Assignment: Retype each record shown below, leaving every character as it is.

[Edit difference data]
————————
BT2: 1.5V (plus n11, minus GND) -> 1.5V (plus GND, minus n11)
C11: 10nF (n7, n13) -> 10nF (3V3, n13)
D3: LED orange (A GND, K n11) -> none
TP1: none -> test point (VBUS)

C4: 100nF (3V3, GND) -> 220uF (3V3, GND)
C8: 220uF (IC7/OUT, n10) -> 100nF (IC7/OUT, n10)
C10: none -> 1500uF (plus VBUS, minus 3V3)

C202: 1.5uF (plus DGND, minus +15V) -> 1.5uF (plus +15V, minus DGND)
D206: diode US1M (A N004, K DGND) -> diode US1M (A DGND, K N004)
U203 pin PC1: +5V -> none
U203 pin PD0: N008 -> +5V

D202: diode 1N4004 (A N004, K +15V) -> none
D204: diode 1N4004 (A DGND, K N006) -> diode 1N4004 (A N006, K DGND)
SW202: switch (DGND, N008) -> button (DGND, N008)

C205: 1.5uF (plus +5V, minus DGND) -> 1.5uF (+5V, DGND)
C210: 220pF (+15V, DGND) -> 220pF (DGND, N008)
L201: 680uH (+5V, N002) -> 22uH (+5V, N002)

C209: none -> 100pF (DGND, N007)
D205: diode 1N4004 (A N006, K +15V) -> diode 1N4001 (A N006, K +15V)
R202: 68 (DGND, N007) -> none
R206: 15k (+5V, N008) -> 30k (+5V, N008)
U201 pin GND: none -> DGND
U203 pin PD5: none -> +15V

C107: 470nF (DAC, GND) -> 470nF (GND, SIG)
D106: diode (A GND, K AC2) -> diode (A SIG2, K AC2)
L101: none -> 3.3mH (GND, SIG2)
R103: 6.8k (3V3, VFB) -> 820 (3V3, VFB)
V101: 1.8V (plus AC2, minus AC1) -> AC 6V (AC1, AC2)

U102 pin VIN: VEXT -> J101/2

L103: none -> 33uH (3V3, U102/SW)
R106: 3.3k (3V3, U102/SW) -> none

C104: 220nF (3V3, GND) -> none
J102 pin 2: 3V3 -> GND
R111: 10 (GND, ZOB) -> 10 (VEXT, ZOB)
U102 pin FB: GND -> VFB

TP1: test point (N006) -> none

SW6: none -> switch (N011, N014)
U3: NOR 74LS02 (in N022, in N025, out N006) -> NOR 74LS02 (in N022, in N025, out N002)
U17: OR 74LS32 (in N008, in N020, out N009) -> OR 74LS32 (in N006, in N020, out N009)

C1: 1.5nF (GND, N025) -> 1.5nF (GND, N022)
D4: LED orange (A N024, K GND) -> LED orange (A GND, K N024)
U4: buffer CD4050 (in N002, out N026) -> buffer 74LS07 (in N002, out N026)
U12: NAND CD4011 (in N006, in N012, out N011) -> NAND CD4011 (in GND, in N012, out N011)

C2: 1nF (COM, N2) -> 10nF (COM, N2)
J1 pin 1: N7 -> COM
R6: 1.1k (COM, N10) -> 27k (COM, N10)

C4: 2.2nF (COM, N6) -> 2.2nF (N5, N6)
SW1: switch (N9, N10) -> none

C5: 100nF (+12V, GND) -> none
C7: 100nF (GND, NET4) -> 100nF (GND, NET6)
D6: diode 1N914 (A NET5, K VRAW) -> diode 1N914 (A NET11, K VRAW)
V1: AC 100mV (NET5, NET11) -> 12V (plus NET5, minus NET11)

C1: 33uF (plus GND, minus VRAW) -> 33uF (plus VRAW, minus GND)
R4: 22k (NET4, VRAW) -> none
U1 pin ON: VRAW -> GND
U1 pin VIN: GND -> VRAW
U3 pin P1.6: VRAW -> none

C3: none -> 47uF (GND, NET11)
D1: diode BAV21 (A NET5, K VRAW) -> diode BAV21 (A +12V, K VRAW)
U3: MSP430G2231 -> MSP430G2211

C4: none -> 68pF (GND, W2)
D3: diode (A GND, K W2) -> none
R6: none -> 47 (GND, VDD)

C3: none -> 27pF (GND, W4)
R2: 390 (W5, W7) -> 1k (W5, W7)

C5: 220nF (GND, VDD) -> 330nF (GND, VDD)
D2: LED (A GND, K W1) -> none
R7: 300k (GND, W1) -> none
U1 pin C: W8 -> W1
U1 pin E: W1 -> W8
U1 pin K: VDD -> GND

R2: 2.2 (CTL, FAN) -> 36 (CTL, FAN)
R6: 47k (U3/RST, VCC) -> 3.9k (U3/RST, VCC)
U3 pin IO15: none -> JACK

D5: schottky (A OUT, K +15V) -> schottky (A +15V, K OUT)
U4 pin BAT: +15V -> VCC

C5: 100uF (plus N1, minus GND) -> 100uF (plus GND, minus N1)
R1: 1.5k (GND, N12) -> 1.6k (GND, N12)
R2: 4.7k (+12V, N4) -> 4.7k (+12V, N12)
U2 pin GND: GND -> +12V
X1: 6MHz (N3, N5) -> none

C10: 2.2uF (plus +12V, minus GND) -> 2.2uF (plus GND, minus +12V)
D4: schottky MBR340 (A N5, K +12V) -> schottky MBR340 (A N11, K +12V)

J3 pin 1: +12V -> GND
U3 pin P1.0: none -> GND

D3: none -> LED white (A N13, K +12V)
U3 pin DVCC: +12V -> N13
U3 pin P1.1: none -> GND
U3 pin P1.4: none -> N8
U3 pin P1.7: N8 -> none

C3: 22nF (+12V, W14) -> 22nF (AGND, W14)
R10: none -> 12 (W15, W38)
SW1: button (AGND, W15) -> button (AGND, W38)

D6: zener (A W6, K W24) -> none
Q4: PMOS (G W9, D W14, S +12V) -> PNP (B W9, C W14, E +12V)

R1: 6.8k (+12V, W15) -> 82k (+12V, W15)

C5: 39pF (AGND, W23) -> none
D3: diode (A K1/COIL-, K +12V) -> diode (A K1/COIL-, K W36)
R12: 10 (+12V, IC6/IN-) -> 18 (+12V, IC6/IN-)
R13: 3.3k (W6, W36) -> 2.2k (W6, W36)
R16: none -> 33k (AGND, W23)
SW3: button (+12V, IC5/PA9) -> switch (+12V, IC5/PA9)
————————
Reply:
BT2: 1.5V (plus n11, minus GND) -> 1.5V (plus GND, minus n11)
C11: 10nF (n7, n13) -> 10nF (3V3, n13)
D3: LED orange (A GND, K n11) -> none
TP1: none -> test point (VBUS)

C4: 100nF (3V3, GND) -> 220uF (3V3, GND)
C8: 220uF (IC7/OUT, n10) -> 100nF (IC7/OUT, n10)
C10: none -> 1500uF (plus VBUS, minus 3V3)

C202: 1.5uF (plus DGND, minus +15V) -> 1.5uF (plus +15V, minus DGND)
D206: diode US1M (A N004, K DGND) -> diode US1M (A DGND, K N004)
U203 pin PC1: +5V -> none
U203 pin PD0: N008 -> +5V

D202: diode 1N4004 (A N004, K +15V) -> none
D204: diode 1N4004 (A DGND, K N006) -> diode 1N4004 (A N006, K DGND)
SW202: switch (DGND, N008) -> button (DGND, N008)

C205: 1.5uF (plus +5V, minus DGND) -> 1.5uF (+5V, DGND)
C210: 220pF (+15V, DGND) -> 220pF (DGND, N008)
L201: 680uH (+5V, N002) -> 22uH (+5V, N002)

C209: none -> 100pF (DGND, N007)
D205: diode 1N4004 (A N006, K +15V) -> diode 1N4001 (A N006, K +15V)
R202: 68 (DGND, N007) -> none
R206: 15k (+5V, N008) -> 30k (+5V, N008)
U201 pin GND: none -> DGND
U203 pin PD5: none -> +15V

C107: 470nF (DAC, GND) -> 470nF (GND, SIG)
D106: diode (A GND, K AC2) -> diode (A SIG2, K AC2)
L101: none -> 3.3mH (GND, SIG2)
R103: 6.8k (3V3, VFB) -> 820 (3V3, VFB)
V101: 1.8V (plus AC2, minus AC1) -> AC 6V (AC1, AC2)

U102 pin VIN: VEXT -> J101/2

L103: none -> 33uH (3V3, U102/SW)
R106: 3.3k (3V3, U102/SW) -> none

C104: 220nF (3V3, GND) -> none
J102 pin 2: 3V3 -> GND
R111: 10 (GND, ZOB) -> 10 (VEXT, ZOB)
U102 pin FB: GND -> VFB

TP1: test point (N006) -> none

SW6: none -> switch (N011, N014)
U3: NOR 74LS02 (in N022, in N025, out N006) -> NOR 74LS02 (in N022, in N025, out N002)
U17: OR 74LS32 (in N008, in N020, out N009) -> OR 74LS32 (in N006, in N020, out N009)

C1: 1.5nF (GND, N025) -> 1.5nF (GND, N022)
D4: LED orange (A N024, K GND) -> LED orange (A GND, K N024)
U4: buffer CD4050 (in N002, out N026) -> buffer 74LS07 (in N002, out N026)
U12: NAND CD4011 (in N006, in N012, out N011) -> NAND CD4011 (in GND, in N012, out N011)

C2: 1nF (COM, N2) -> 10nF (COM, N2)
J1 pin 1: N7 -> COM
R6: 1.1k (COM, N10) -> 27k (COM, N10)

C4: 2.2nF (COM, N6) -> 2.2nF (N5, N6)
SW1: switch (N9, N10) -> none

C5: 100nF (+12V, GND) -> none
C7: 100nF (GND, NET4) -> 100nF (GND, NET6)
D6: diode 1N914 (A NET5, K VRAW) -> diode 1N914 (A NET11, K VRAW)
V1: AC 100mV (NET5, NET11) -> 12V (plus NET5, minus NET11)

C1: 33uF (plus GND, minus VRAW) -> 33uF (plus VRAW, minus GND)
R4: 22k (NET4, VRAW) -> none
U1 pin ON: VRAW -> GND
U1 pin VIN: GND -> VRAW
U3 pin P1.6: VRAW -> none

C3: none -> 47uF (GND, NET11)
D1: diode BAV21 (A NET5, K VRAW) -> diode BAV21 (A +12V, K VRAW)
U3: MSP430G2231 -> MSP430G2211

C4: none -> 68pF (GND, W2)
D3: diode (A GND, K W2) -> none
R6: none -> 47 (GND, VDD)

C3: none -> 27pF (GND, W4)
R2: 390 (W5, W7) -> 1k (W5, W7)

C5: 220nF (GND, VDD) -> 330nF (GND, VDD)
D2: LED (A GND, K W1) -> none
R7: 300k (GND, W1) -> none
U1 pin C: W8 -> W1
U1 pin E: W1 -> W8
U1 pin K: VDD -> GND

R2: 2.2 (CTL, FAN) -> 36 (CTL, FAN)
R6: 47k (U3/RST, VCC) -> 3.9k (U3/RST, VCC)
U3 pin IO15: none -> JACK

D5: schottky (A OUT, K +15V) -> schottky (A +15V, K OUT)
U4 pin BAT: +15V -> VCC

C5: 100uF (plus N1, minus GND) -> 100uF (plus GND, minus N1)
R1: 1.5k (GND, N12) -> 1.6k (GND, N12)
R2: 4.7k (+12V, N4) -> 4.7k (+12V, N12)
U2 pin GND: GND -> +12V
X1: 6MHz (N3, N5) -> none

C10: 2.2uF (plus +12V, minus GND) -> 2.2uF (plus GND, minus +12V)
D4: schottky MBR340 (A N5, K +12V) -> schottky MBR340 (A N11, K +12V)

J3 pin 1: +12V -> GND
U3 pin P1.0: none -> GND

D3: none -> LED white (A N13, K +12V)
U3 pin DVCC: +12V -> N13
U3 pin P1.1: none -> GND
U3 pin P1.4: none -> N8
U3 pin P1.7: N8 -> none

C3: 22nF (+12V, W14) -> 22nF (AGND, W14)
R10: none -> 12 (W15, W38)
SW1: button (AGND, W15) -> button (AGND, W38)

D6: zener (A W6, K W24) -> none
Q4: PMOS (G W9, D W14, S +12V) -> PNP (B W9, C W14, E +12V)

R1: 6.8k (+12V, W15) -> 82k (+12V, W15)

C5: 39pF (AGND, W23) -> none
D3: diode (A K1/COIL-, K +12V) -> diode (A K1/COIL-, K W36)
R12: 10 (+12V, IC6/IN-) -> 18 (+12V, IC6/IN-)
R13: 3.3k (W6, W36) -> 2.2k (W6, W36)
R16: none -> 33k (AGND, W23)
SW3: button (+12V, IC5/PA9) -> switch (+12V, IC5/PA9)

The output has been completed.